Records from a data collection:
═══
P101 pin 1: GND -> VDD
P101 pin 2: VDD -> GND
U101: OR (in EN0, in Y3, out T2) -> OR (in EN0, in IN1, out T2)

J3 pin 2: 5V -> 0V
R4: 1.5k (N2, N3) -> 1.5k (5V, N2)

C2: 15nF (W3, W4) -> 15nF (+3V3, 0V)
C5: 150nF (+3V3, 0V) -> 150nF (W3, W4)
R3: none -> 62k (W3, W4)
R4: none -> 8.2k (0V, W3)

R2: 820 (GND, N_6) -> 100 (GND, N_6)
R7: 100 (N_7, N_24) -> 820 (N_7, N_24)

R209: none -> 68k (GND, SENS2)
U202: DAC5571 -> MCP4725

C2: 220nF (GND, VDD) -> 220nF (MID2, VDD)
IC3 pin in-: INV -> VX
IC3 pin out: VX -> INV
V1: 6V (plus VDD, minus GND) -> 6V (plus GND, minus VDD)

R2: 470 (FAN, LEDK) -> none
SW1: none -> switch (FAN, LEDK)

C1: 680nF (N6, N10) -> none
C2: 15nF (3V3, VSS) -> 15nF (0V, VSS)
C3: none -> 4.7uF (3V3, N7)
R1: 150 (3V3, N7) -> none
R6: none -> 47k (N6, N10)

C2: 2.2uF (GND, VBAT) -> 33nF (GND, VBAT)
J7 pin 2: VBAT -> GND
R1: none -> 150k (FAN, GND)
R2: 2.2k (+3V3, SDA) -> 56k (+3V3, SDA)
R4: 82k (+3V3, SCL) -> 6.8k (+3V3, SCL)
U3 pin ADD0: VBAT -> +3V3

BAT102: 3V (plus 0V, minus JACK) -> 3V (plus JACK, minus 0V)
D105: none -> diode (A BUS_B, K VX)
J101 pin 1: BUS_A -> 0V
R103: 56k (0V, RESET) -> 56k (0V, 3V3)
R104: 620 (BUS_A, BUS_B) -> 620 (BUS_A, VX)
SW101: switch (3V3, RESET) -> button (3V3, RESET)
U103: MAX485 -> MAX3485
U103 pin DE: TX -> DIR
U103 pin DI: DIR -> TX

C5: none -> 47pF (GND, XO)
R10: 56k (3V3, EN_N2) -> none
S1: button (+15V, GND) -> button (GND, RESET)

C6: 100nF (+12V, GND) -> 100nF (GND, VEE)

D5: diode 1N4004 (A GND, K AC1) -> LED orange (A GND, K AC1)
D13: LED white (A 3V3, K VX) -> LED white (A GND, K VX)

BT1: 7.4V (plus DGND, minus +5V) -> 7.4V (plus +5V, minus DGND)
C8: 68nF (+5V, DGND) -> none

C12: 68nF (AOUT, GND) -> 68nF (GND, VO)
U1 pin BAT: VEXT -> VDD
═══
YOUR TASK:
Within the records, filter for lines that contain the word "diode" and show each one.

TASK SOLUTION:
D105: none -> diode (A BUS_B, K VX)
D5: diode 1N4004 (A GND, K AC1) -> LED orange (A GND, K AC1)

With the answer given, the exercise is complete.